- _Try it_
Every record below needs to be printed again exactly.

- _Data for this task_

•••

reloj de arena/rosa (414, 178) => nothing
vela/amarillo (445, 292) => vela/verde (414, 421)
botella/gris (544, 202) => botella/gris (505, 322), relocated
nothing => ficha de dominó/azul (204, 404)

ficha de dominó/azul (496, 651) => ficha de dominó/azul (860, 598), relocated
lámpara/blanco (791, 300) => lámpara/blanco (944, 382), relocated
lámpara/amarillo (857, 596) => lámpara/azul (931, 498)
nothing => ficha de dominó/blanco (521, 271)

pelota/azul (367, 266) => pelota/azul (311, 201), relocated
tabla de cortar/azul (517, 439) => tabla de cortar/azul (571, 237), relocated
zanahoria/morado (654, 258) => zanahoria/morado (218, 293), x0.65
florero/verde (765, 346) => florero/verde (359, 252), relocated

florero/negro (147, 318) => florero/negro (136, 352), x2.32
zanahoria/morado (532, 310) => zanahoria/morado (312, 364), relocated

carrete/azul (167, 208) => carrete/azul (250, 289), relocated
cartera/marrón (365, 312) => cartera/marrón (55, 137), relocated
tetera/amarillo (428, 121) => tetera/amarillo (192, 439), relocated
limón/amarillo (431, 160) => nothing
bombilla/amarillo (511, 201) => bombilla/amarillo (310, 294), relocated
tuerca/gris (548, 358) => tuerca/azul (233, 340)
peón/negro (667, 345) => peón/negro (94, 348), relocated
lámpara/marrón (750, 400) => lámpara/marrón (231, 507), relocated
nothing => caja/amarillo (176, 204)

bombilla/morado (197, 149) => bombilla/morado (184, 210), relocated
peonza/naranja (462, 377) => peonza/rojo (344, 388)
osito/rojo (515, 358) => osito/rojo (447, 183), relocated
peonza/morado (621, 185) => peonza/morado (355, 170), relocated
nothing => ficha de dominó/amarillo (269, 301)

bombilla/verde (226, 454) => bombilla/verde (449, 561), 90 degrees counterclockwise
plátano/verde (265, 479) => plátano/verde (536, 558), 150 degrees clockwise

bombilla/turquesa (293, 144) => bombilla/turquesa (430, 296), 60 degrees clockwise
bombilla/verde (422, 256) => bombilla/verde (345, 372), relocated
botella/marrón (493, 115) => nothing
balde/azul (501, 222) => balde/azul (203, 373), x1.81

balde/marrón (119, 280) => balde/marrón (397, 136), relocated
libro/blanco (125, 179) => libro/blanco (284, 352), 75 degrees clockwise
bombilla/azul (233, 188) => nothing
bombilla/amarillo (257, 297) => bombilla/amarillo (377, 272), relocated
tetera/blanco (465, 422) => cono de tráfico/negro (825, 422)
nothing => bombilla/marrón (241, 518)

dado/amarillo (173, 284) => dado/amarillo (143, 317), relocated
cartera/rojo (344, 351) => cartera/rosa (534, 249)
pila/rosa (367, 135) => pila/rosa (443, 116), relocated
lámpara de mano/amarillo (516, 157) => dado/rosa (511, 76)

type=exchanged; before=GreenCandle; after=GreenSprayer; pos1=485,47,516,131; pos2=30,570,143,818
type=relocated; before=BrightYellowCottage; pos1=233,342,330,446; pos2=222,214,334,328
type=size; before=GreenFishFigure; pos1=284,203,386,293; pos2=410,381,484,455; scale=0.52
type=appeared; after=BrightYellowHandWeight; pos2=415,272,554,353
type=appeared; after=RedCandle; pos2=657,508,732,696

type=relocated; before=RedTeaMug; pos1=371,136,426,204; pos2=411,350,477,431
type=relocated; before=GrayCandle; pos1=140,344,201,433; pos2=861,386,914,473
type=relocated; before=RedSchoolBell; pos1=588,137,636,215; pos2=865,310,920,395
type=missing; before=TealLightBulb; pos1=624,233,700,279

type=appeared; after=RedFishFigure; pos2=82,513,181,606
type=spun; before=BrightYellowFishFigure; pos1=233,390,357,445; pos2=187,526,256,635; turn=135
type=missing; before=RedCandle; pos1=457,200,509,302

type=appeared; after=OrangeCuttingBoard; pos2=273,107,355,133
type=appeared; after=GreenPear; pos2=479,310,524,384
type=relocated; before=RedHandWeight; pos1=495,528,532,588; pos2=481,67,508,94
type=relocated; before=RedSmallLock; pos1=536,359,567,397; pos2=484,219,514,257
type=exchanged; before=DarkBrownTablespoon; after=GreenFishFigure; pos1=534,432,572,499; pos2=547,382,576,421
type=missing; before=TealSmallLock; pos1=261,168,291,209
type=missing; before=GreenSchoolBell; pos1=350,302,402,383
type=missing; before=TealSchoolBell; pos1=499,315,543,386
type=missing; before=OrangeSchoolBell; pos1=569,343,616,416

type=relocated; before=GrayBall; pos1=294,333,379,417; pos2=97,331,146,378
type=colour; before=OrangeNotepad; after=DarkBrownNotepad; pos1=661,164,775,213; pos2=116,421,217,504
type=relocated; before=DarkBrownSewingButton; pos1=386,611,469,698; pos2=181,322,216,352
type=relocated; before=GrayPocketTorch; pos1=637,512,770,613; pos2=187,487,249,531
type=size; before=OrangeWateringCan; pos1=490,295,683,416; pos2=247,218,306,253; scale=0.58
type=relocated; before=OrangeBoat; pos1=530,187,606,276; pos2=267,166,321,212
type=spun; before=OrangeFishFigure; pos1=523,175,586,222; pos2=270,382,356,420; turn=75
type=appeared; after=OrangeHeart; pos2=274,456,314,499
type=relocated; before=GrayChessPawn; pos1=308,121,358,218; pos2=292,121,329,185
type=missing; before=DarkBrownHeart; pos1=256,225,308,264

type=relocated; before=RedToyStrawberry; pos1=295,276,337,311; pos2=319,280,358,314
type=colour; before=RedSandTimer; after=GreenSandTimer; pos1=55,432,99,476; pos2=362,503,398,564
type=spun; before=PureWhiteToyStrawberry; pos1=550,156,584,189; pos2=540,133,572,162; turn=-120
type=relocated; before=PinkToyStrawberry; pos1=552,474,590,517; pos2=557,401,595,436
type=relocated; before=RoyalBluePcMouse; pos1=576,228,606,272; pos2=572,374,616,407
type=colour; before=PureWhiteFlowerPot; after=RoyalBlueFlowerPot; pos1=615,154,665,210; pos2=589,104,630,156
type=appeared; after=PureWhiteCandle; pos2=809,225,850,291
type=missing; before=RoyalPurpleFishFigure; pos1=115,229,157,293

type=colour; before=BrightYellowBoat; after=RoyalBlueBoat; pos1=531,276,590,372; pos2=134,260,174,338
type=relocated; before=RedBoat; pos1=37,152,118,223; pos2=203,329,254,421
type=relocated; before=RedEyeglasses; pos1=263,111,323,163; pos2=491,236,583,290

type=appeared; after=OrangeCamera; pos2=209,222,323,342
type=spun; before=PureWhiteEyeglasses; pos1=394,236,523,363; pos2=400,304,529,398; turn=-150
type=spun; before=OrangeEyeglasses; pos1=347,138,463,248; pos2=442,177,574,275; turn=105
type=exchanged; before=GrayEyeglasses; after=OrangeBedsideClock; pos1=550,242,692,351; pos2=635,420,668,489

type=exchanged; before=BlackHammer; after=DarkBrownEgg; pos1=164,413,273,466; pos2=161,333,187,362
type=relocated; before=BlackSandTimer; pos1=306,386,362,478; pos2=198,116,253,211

•••

- _Result_
reloj de arena/rosa (414, 178) => nothing
vela/amarillo (445, 292) => vela/verde (414, 421)
botella/gris (544, 202) => botella/gris (505, 322), relocated
nothing => ficha de dominó/azul (204, 404)

ficha de dominó/azul (496, 651) => ficha de dominó/azul (860, 598), relocated
lámpara/blanco (791, 300) => lámpara/blanco (944, 382), relocated
lámpara/amarillo (857, 596) => lámpara/azul (931, 498)
nothing => ficha de dominó/blanco (521, 271)

pelota/azul (367, 266) => pelota/azul (311, 201), relocated
tabla de cortar/azul (517, 439) => tabla de cortar/azul (571, 237), relocated
zanahoria/morado (654, 258) => zanahoria/morado (218, 293), x0.65
florero/verde (765, 346) => florero/verde (359, 252), relocated

florero/negro (147, 318) => florero/negro (136, 352), x2.32
zanahoria/morado (532, 310) => zanahoria/morado (312, 364), relocated

carrete/azul (167, 208) => carrete/azul (250, 289), relocated
cartera/marrón (365, 312) => cartera/marrón (55, 137), relocated
tetera/amarillo (428, 121) => tetera/amarillo (192, 439), relocated
limón/amarillo (431, 160) => nothing
bombilla/amarillo (511, 201) => bombilla/amarillo (310, 294), relocated
tuerca/gris (548, 358) => tuerca/azul (233, 340)
peón/negro (667, 345) => peón/negro (94, 348), relocated
lámpara/marrón (750, 400) => lámpara/marrón (231, 507), relocated
nothing => caja/amarillo (176, 204)

bombilla/morado (197, 149) => bombilla/morado (184, 210), relocated
peonza/naranja (462, 377) => peonza/rojo (344, 388)
osito/rojo (515, 358) => osito/rojo (447, 183), relocated
peonza/morado (621, 185) => peonza/morado (355, 170), relocated
nothing => ficha de dominó/amarillo (269, 301)

bombilla/verde (226, 454) => bombilla/verde (449, 561), 90 degrees counterclockwise
plátano/verde (265, 479) => plátano/verde (536, 558), 150 degrees clockwise

bombilla/turquesa (293, 144) => bombilla/turquesa (430, 296), 60 degrees clockwise
bombilla/verde (422, 256) => bombilla/verde (345, 372), relocated
botella/marrón (493, 115) => nothing
balde/azul (501, 222) => balde/azul (203, 373), x1.81

balde/marrón (119, 280) => balde/marrón (397, 136), relocated
libro/blanco (125, 179) => libro/blanco (284, 352), 75 degrees clockwise
bombilla/azul (233, 188) => nothing
bombilla/amarillo (257, 297) => bombilla/amarillo (377, 272), relocated
tetera/blanco (465, 422) => cono de tráfico/negro (825, 422)
nothing => bombilla/marrón (241, 518)

dado/amarillo (173, 284) => dado/amarillo (143, 317), relocated
cartera/rojo (344, 351) => cartera/rosa (534, 249)
pila/rosa (367, 135) => pila/rosa (443, 116), relocated
lámpara de mano/amarillo (516, 157) => dado/rosa (511, 76)

type=exchanged; before=GreenCandle; after=GreenSprayer; pos1=485,47,516,131; pos2=30,570,143,818
type=relocated; before=BrightYellowCottage; pos1=233,342,330,446; pos2=222,214,334,328
type=size; before=GreenFishFigure; pos1=284,203,386,293; pos2=410,381,484,455; scale=0.52
type=appeared; after=BrightYellowHandWeight; pos2=415,272,554,353
type=appeared; after=RedCandle; pos2=657,508,732,696

type=relocated; before=RedTeaMug; pos1=371,136,426,204; pos2=411,350,477,431
type=relocated; before=GrayCandle; pos1=140,344,201,433; pos2=861,386,914,473
type=relocated; before=RedSchoolBell; pos1=588,137,636,215; pos2=865,310,920,395
type=missing; before=TealLightBulb; pos1=624,233,700,279

type=appeared; after=RedFishFigure; pos2=82,513,181,606
type=spun; before=BrightYellowFishFigure; pos1=233,390,357,445; pos2=187,526,256,635; turn=135
type=missing; before=RedCandle; pos1=457,200,509,302

type=appeared; after=OrangeCuttingBoard; pos2=273,107,355,133
type=appeared; after=GreenPear; pos2=479,310,524,384
type=relocated; before=RedHandWeight; pos1=495,528,532,588; pos2=481,67,508,94
type=relocated; before=RedSmallLock; pos1=536,359,567,397; pos2=484,219,514,257
type=exchanged; before=DarkBrownTablespoon; after=GreenFishFigure; pos1=534,432,572,499; pos2=547,382,576,421
type=missing; before=TealSmallLock; pos1=261,168,291,209
type=missing; before=GreenSchoolBell; pos1=350,302,402,383
type=missing; before=TealSchoolBell; pos1=499,315,543,386
type=missing; before=OrangeSchoolBell; pos1=569,343,616,416

type=relocated; before=GrayBall; pos1=294,333,379,417; pos2=97,331,146,378
type=colour; before=OrangeNotepad; after=DarkBrownNotepad; pos1=661,164,775,213; pos2=116,421,217,504
type=relocated; before=DarkBrownSewingButton; pos1=386,611,469,698; pos2=181,322,216,352
type=relocated; before=GrayPocketTorch; pos1=637,512,770,613; pos2=187,487,249,531
type=size; before=OrangeWateringCan; pos1=490,295,683,416; pos2=247,218,306,253; scale=0.58
type=relocated; before=OrangeBoat; pos1=530,187,606,276; pos2=267,166,321,212
type=spun; before=OrangeFishFigure; pos1=523,175,586,222; pos2=270,382,356,420; turn=75
type=appeared; after=OrangeHeart; pos2=274,456,314,499
type=relocated; before=GrayChessPawn; pos1=308,121,358,218; pos2=292,121,329,185
type=missing; before=DarkBrownHeart; pos1=256,225,308,264

type=relocated; before=RedToyStrawberry; pos1=295,276,337,311; pos2=319,280,358,314
type=colour; before=RedSandTimer; after=GreenSandTimer; pos1=55,432,99,476; pos2=362,503,398,564
type=spun; before=PureWhiteToyStrawberry; pos1=550,156,584,189; pos2=540,133,572,162; turn=-120
type=relocated; before=PinkToyStrawberry; pos1=552,474,590,517; pos2=557,401,595,436
type=relocated; before=RoyalBluePcMouse; pos1=576,228,606,272; pos2=572,374,616,407
type=colour; before=PureWhiteFlowerPot; after=RoyalBlueFlowerPot; pos1=615,154,665,210; pos2=589,104,630,156
type=appeared; after=PureWhiteCandle; pos2=809,225,850,291
type=missing; before=RoyalPurpleFishFigure; pos1=115,229,157,293

type=colour; before=BrightYellowBoat; after=RoyalBlueBoat; pos1=531,276,590,372; pos2=134,260,174,338
type=relocated; before=RedBoat; pos1=37,152,118,223; pos2=203,329,254,421
type=relocated; before=RedEyeglasses; pos1=263,111,323,163; pos2=491,236,583,290

type=appeared; after=OrangeCamera; pos2=209,222,323,342
type=spun; before=PureWhiteEyeglasses; pos1=394,236,523,363; pos2=400,304,529,398; turn=-150
type=spun; before=OrangeEyeglasses; pos1=347,138,463,248; pos2=442,177,574,275; turn=105
type=exchanged; before=GrayEyeglasses; after=OrangeBedsideClock; pos1=550,242,692,351; pos2=635,420,668,489

type=exchanged; before=BlackHammer; after=DarkBrownEgg; pos1=164,413,273,466; pos2=161,333,187,362
type=relocated; before=BlackSandTimer; pos1=306,386,362,478; pos2=198,116,253,211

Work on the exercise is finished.